* [TASK DETAILS]:
Your task is to write out the entire listing exactly, omitting its pictures.

* [INFORMATION PROVIDED]:
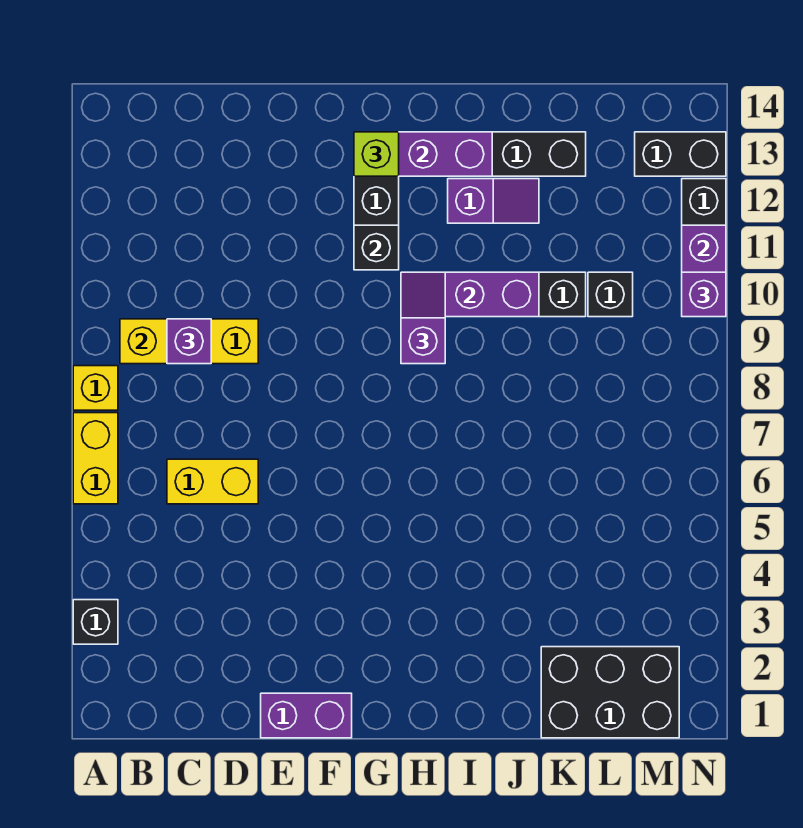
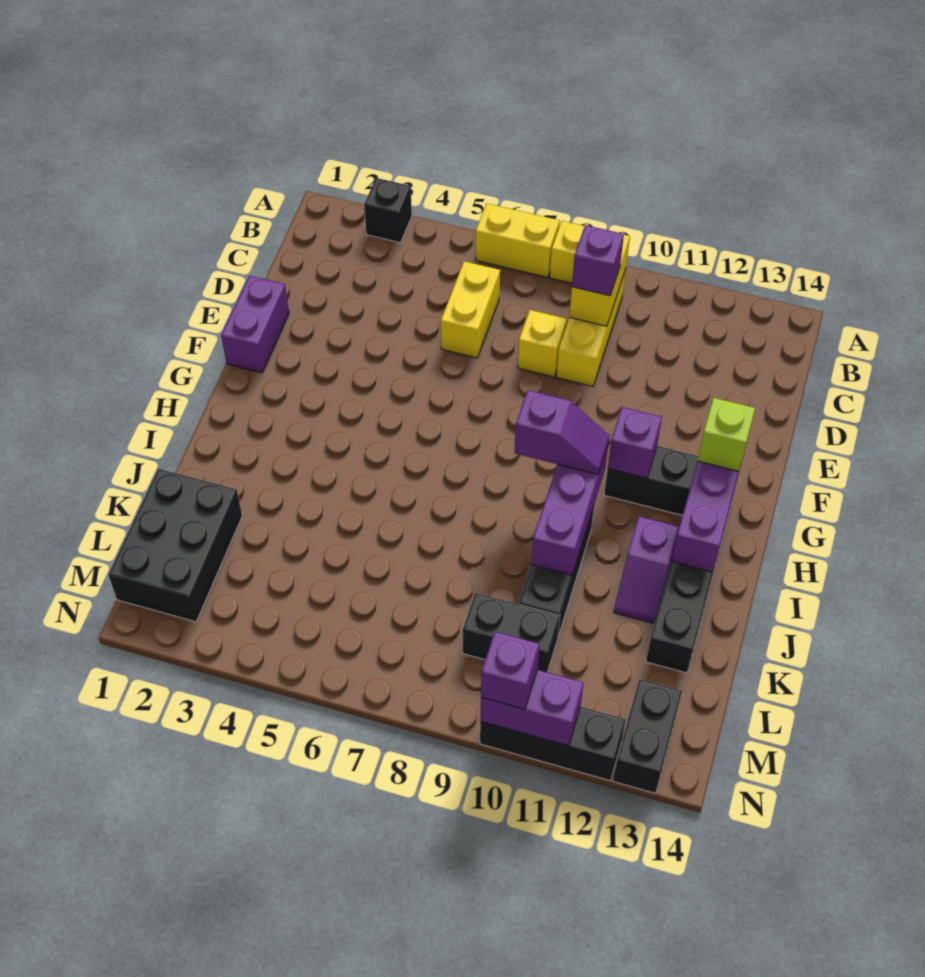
none -> yellow brick D8 level 1
black brick G11 level 2 -> purple brick G11 level 2
black brick L10 level 1 -> black brick L9:L10 level 1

* [RESULT OF THE EXERCISE]:
none -> yellow brick D8 level 1
black brick G11 level 2 -> purple brick G11 level 2
black brick L10 level 1 -> black brick L9:L10 level 1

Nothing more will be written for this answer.